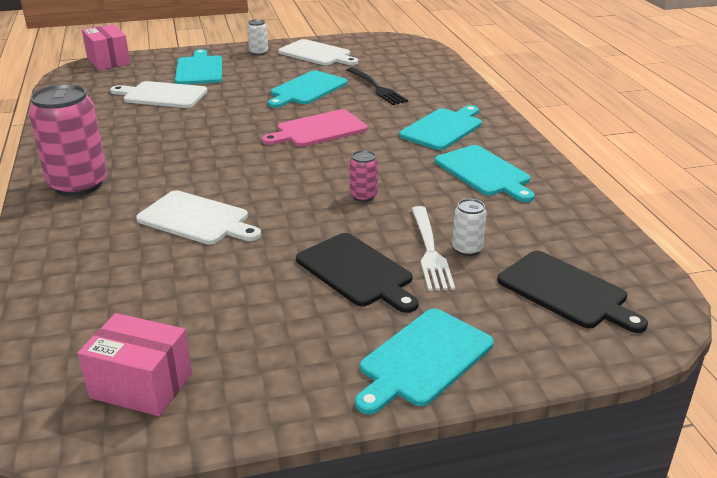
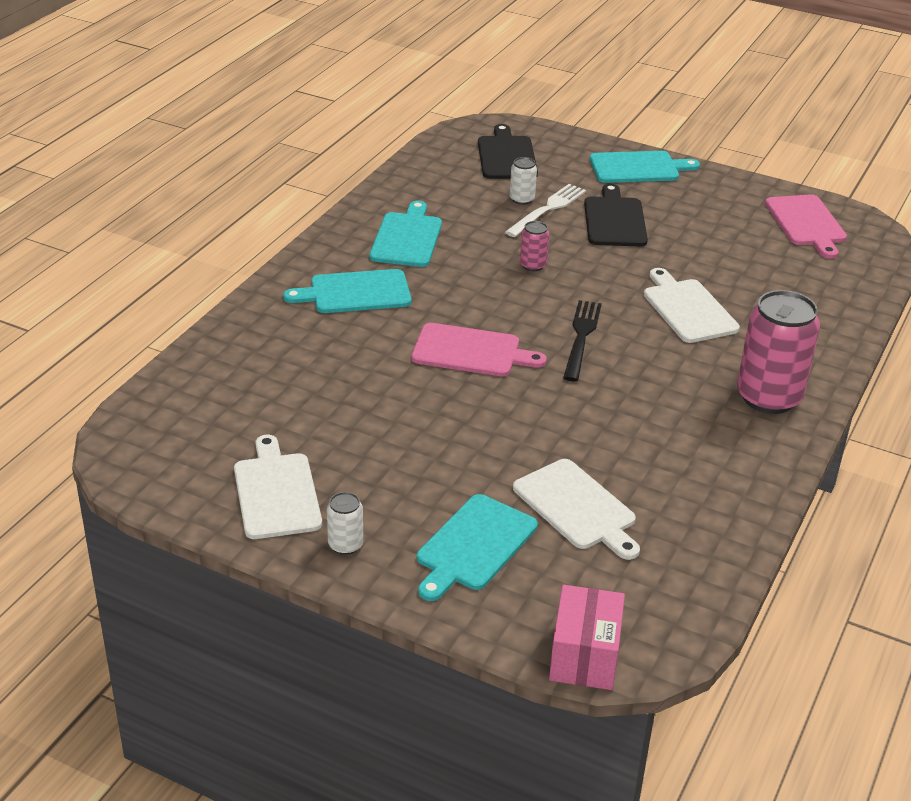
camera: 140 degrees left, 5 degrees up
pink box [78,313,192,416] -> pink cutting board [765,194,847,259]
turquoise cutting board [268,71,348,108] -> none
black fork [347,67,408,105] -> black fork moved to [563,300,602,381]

* * *

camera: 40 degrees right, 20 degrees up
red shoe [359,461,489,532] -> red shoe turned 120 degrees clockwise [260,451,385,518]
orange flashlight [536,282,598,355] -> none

--

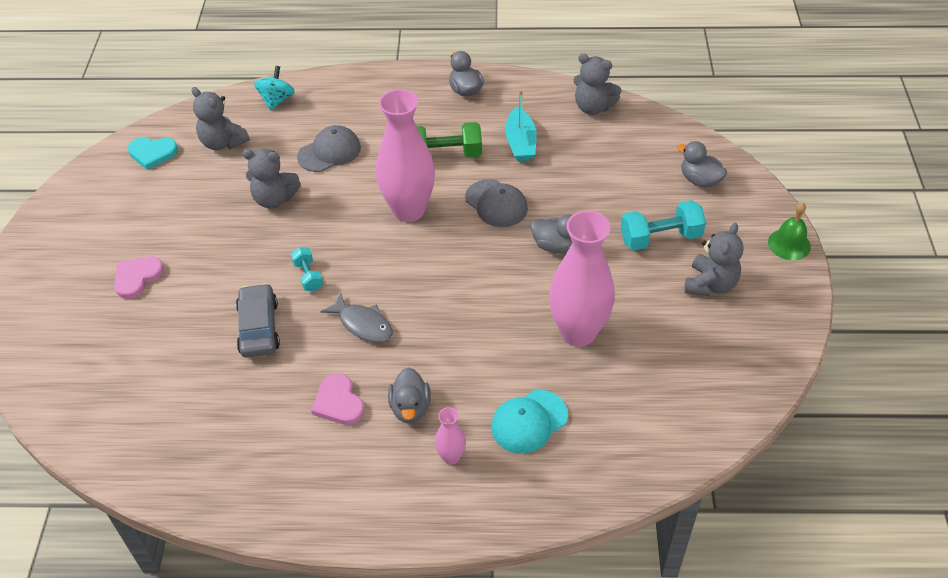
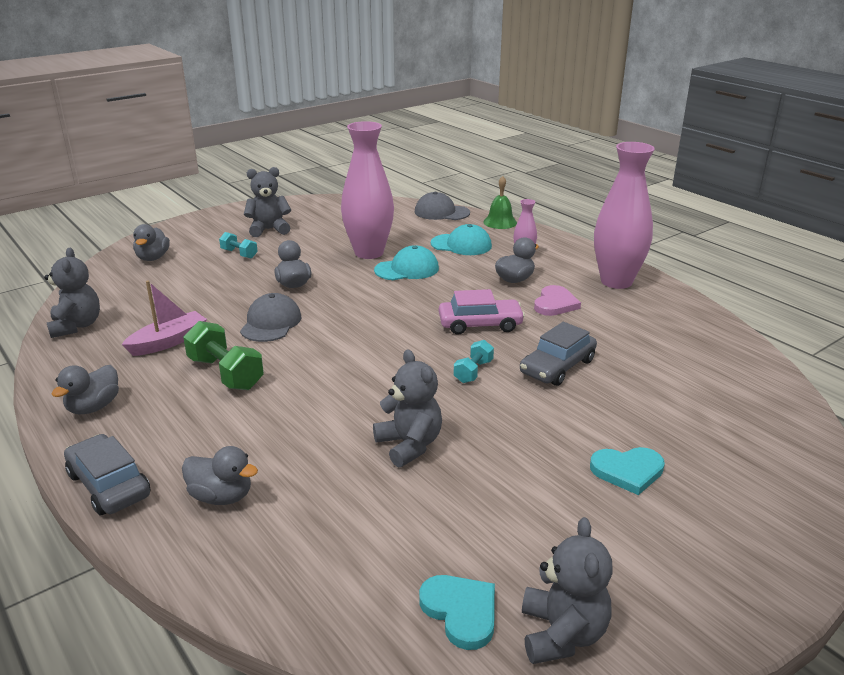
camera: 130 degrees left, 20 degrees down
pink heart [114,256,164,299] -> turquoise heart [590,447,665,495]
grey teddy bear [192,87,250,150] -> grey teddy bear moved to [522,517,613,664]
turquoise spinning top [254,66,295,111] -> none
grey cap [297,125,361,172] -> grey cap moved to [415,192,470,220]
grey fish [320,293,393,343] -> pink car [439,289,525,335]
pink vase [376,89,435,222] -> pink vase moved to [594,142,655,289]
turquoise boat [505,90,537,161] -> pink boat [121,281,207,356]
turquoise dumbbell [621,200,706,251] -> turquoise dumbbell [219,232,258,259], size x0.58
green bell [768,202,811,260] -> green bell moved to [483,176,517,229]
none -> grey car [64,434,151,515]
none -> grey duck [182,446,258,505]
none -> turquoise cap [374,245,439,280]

- Task to carry out
Using the entries above, give again exactly the lines from the line holding "camera: 140 degrees left, 5 degrees up" through the line holding "black fork [347,67,408,105]". Include both end lines and nothing else.

- Answer box
camera: 140 degrees left, 5 degrees up
pink box [78,313,192,416] -> pink cutting board [765,194,847,259]
turquoise cutting board [268,71,348,108] -> none
black fork [347,67,408,105] -> black fork moved to [563,300,602,381]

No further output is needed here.